Directions: Give back each entry verbatim.

Object state change records:
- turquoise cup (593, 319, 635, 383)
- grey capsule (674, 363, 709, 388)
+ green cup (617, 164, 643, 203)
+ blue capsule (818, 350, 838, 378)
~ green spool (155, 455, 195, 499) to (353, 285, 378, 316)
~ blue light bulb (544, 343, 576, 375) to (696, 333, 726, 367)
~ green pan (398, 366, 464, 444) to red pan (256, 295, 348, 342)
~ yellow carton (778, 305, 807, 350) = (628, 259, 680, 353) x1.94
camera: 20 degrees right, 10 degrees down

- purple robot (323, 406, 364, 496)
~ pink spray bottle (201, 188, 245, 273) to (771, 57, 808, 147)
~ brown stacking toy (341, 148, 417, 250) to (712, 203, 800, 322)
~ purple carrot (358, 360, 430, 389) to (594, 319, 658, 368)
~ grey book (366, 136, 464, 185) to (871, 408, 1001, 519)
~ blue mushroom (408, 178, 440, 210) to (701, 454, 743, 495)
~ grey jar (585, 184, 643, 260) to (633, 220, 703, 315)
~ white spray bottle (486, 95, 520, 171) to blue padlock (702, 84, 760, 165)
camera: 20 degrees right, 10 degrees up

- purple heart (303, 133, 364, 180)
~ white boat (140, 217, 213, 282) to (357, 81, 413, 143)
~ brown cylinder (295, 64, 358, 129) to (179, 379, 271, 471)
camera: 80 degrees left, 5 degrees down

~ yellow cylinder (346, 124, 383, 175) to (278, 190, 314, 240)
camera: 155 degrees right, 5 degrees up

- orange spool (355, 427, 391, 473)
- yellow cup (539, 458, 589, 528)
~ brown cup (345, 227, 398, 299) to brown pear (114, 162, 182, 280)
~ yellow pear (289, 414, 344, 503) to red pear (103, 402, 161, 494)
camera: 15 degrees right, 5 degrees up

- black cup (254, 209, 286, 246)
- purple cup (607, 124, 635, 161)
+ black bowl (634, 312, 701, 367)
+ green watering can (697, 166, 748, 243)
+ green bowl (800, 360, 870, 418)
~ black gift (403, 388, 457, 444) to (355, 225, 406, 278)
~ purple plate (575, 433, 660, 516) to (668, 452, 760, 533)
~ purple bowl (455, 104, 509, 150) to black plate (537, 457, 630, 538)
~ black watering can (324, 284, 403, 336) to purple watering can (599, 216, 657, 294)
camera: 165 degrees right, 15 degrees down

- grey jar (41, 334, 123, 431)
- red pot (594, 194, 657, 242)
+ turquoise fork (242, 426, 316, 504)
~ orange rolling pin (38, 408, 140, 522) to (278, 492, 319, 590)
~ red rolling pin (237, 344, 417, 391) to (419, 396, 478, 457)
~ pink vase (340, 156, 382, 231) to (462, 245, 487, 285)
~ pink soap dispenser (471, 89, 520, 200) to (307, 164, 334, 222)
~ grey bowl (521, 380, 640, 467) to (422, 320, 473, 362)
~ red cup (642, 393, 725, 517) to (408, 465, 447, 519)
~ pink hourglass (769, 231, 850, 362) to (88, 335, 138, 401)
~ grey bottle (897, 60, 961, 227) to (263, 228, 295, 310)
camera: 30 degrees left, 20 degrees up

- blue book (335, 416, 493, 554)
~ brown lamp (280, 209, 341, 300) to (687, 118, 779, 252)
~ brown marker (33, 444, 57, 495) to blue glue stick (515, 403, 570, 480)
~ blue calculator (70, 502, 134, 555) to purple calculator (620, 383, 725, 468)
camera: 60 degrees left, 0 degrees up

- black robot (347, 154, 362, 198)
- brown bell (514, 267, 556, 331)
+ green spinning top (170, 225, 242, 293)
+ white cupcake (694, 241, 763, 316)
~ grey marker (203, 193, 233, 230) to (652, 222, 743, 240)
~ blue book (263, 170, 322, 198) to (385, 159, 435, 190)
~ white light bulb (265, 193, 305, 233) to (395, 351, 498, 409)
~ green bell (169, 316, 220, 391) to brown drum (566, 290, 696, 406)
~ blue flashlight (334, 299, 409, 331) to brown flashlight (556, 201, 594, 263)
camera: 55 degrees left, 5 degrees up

Task output:
- turquoise cup (593, 319, 635, 383)
- grey capsule (674, 363, 709, 388)
+ green cup (617, 164, 643, 203)
+ blue capsule (818, 350, 838, 378)
~ green spool (155, 455, 195, 499) to (353, 285, 378, 316)
~ blue light bulb (544, 343, 576, 375) to (696, 333, 726, 367)
~ green pan (398, 366, 464, 444) to red pan (256, 295, 348, 342)
~ yellow carton (778, 305, 807, 350) = (628, 259, 680, 353) x1.94
camera: 20 degrees right, 10 degrees down

- purple robot (323, 406, 364, 496)
~ pink spray bottle (201, 188, 245, 273) to (771, 57, 808, 147)
~ brown stacking toy (341, 148, 417, 250) to (712, 203, 800, 322)
~ purple carrot (358, 360, 430, 389) to (594, 319, 658, 368)
~ grey book (366, 136, 464, 185) to (871, 408, 1001, 519)
~ blue mushroom (408, 178, 440, 210) to (701, 454, 743, 495)
~ grey jar (585, 184, 643, 260) to (633, 220, 703, 315)
~ white spray bottle (486, 95, 520, 171) to blue padlock (702, 84, 760, 165)
camera: 20 degrees right, 10 degrees up

- purple heart (303, 133, 364, 180)
~ white boat (140, 217, 213, 282) to (357, 81, 413, 143)
~ brown cylinder (295, 64, 358, 129) to (179, 379, 271, 471)
camera: 80 degrees left, 5 degrees down

~ yellow cylinder (346, 124, 383, 175) to (278, 190, 314, 240)
camera: 155 degrees right, 5 degrees up

- orange spool (355, 427, 391, 473)
- yellow cup (539, 458, 589, 528)
~ brown cup (345, 227, 398, 299) to brown pear (114, 162, 182, 280)
~ yellow pear (289, 414, 344, 503) to red pear (103, 402, 161, 494)
camera: 15 degrees right, 5 degrees up

- black cup (254, 209, 286, 246)
- purple cup (607, 124, 635, 161)
+ black bowl (634, 312, 701, 367)
+ green watering can (697, 166, 748, 243)
+ green bowl (800, 360, 870, 418)
~ black gift (403, 388, 457, 444) to (355, 225, 406, 278)
~ purple plate (575, 433, 660, 516) to (668, 452, 760, 533)
~ purple bowl (455, 104, 509, 150) to black plate (537, 457, 630, 538)
~ black watering can (324, 284, 403, 336) to purple watering can (599, 216, 657, 294)
camera: 165 degrees right, 15 degrees down

- grey jar (41, 334, 123, 431)
- red pot (594, 194, 657, 242)
+ turquoise fork (242, 426, 316, 504)
~ orange rolling pin (38, 408, 140, 522) to (278, 492, 319, 590)
~ red rolling pin (237, 344, 417, 391) to (419, 396, 478, 457)
~ pink vase (340, 156, 382, 231) to (462, 245, 487, 285)
~ pink soap dispenser (471, 89, 520, 200) to (307, 164, 334, 222)
~ grey bowl (521, 380, 640, 467) to (422, 320, 473, 362)
~ red cup (642, 393, 725, 517) to (408, 465, 447, 519)
~ pink hourglass (769, 231, 850, 362) to (88, 335, 138, 401)
~ grey bottle (897, 60, 961, 227) to (263, 228, 295, 310)
camera: 30 degrees left, 20 degrees up

- blue book (335, 416, 493, 554)
~ brown lamp (280, 209, 341, 300) to (687, 118, 779, 252)
~ brown marker (33, 444, 57, 495) to blue glue stick (515, 403, 570, 480)
~ blue calculator (70, 502, 134, 555) to purple calculator (620, 383, 725, 468)
camera: 60 degrees left, 0 degrees up

- black robot (347, 154, 362, 198)
- brown bell (514, 267, 556, 331)
+ green spinning top (170, 225, 242, 293)
+ white cupcake (694, 241, 763, 316)
~ grey marker (203, 193, 233, 230) to (652, 222, 743, 240)
~ blue book (263, 170, 322, 198) to (385, 159, 435, 190)
~ white light bulb (265, 193, 305, 233) to (395, 351, 498, 409)
~ green bell (169, 316, 220, 391) to brown drum (566, 290, 696, 406)
~ blue flashlight (334, 299, 409, 331) to brown flashlight (556, 201, 594, 263)
camera: 55 degrees left, 5 degrees up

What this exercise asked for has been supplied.